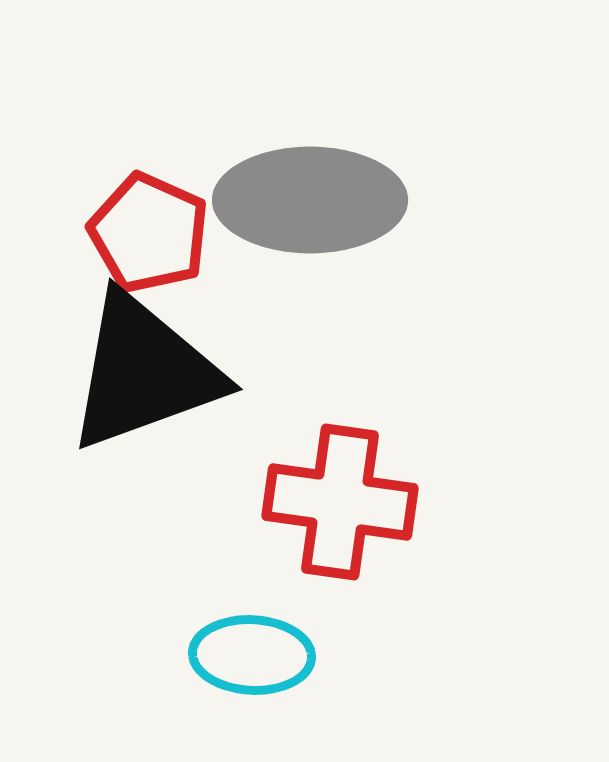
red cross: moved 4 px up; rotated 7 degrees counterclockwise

------------------------------------------------------------------------

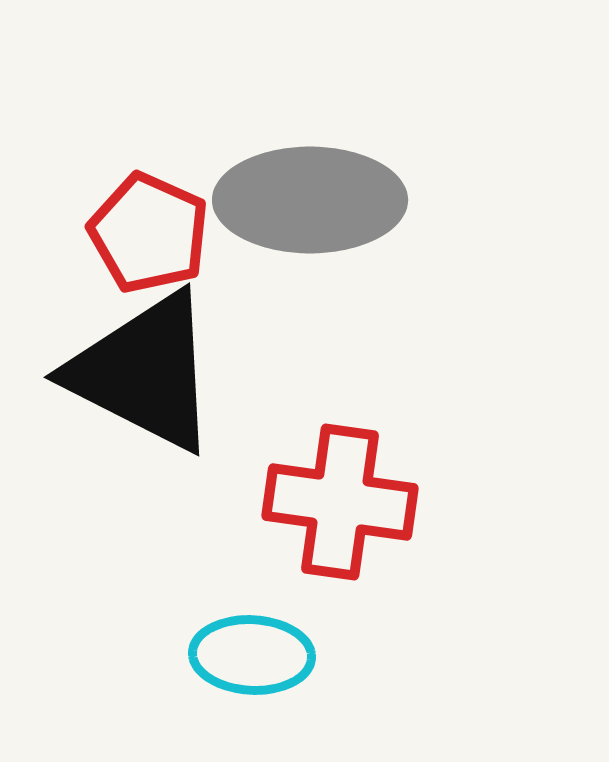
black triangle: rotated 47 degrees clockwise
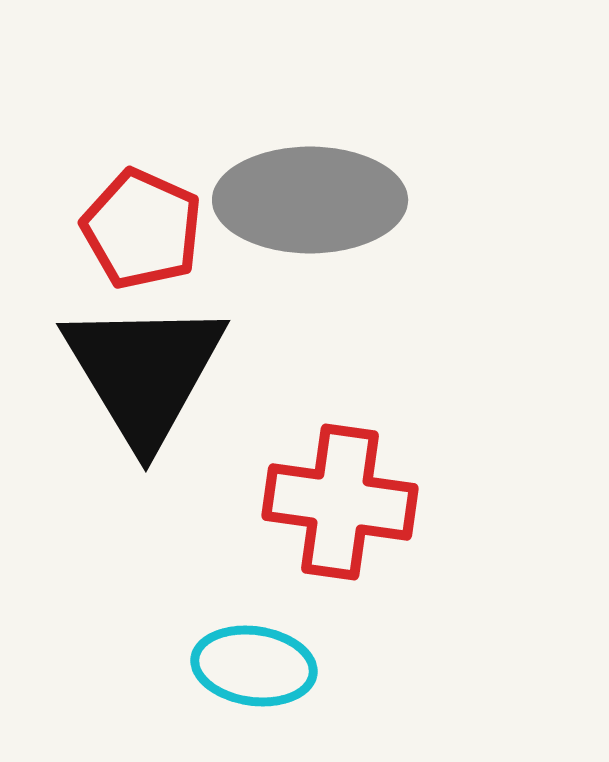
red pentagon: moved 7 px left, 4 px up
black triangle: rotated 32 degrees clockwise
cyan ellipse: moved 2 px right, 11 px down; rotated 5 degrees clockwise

------------------------------------------------------------------------

## What you should do
Copy the data above word for word, starting with the line that contains "red pentagon: moved 7 px left, 4 px up" and going on through the line that contains "cyan ellipse: moved", including both of those lines.

## Solution for this exercise
red pentagon: moved 7 px left, 4 px up
black triangle: rotated 32 degrees clockwise
cyan ellipse: moved 2 px right, 11 px down; rotated 5 degrees clockwise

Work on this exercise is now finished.